Task requirements:
You are asked to filter the data below and copy every line holding "brick".
### Records shown
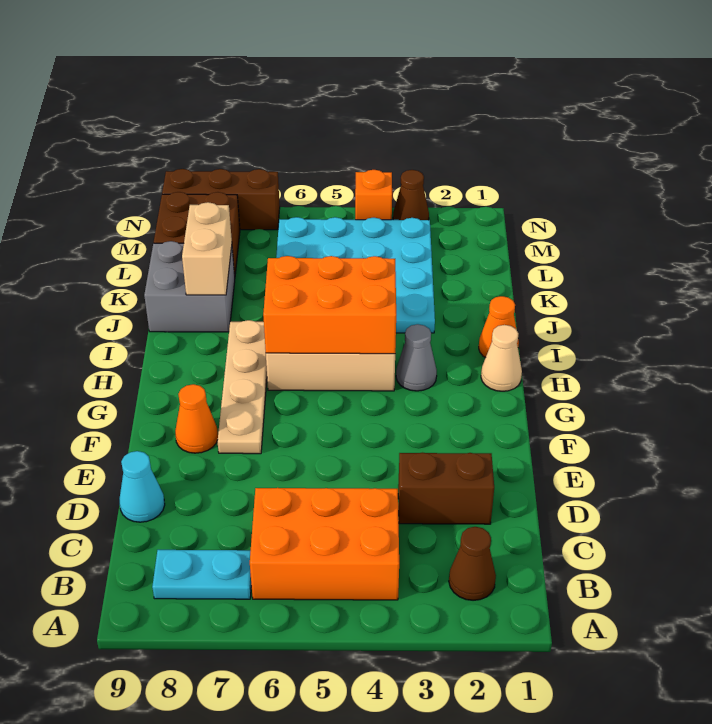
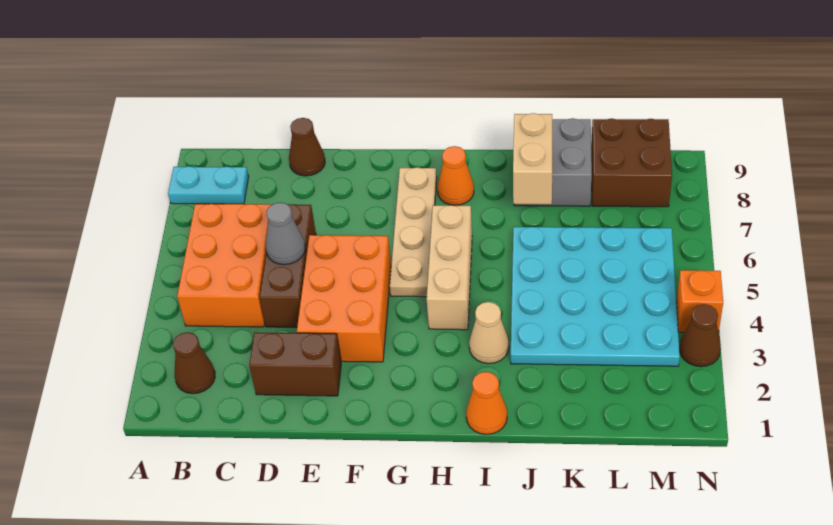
cyan plate B7:B8 level 1 -> cyan plate A8:B8 level 1
brown brick D2:D3 level 1 -> brown brick D2:E2 level 1
cyan cone D9 level 1 -> brown cone D9 level 1
tan plate F7:I7 level 1 -> tan plate G5:G8 level 1
orange cone F8 level 1 -> orange cone H8 level 1
tan cone H1 level 1 -> tan cone I3 level 1
grey cone H3 level 1 -> grey cone D5 level 2
orange brick H4:I6 level 2 -> orange brick E3:F5 level 1
tan brick J8:K8 level 2 -> tan brick J7:J8 level 2
brown brick N7:N9 level 1 -> brown brick D4:D6 level 1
######
Result of the task:
brown brick D2:D3 level 1 -> brown brick D2:E2 level 1
orange brick H4:I6 level 2 -> orange brick E3:F5 level 1
tan brick J8:K8 level 2 -> tan brick J7:J8 level 2
brown brick N7:N9 level 1 -> brown brick D4:D6 level 1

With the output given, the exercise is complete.